> _DATASET RECORDS_
*-*-*

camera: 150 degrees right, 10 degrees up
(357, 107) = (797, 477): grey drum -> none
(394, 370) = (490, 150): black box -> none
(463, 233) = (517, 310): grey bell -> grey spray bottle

*-*-*

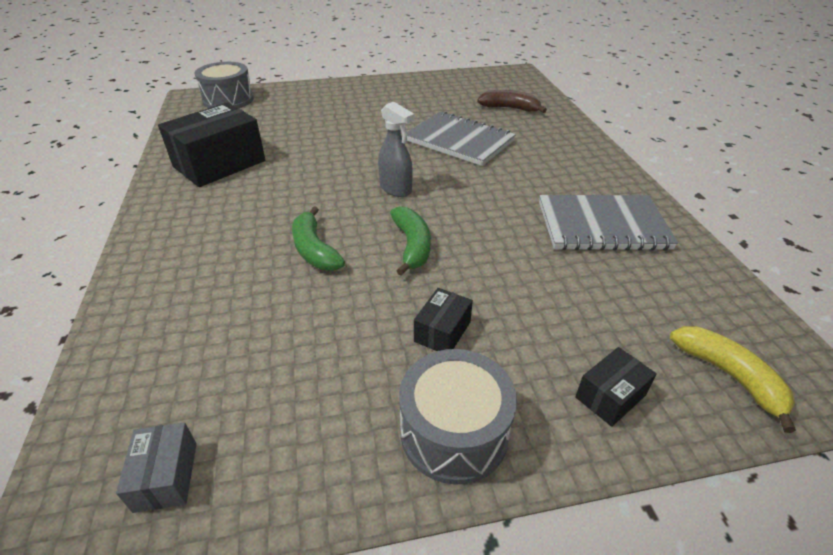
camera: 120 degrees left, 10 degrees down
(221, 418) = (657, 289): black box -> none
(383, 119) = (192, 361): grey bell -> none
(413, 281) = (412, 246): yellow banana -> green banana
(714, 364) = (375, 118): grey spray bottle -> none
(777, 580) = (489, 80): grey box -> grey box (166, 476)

*-*-*

Exactly how many lines in the records above hold the string "black"? Reply with that number only.

2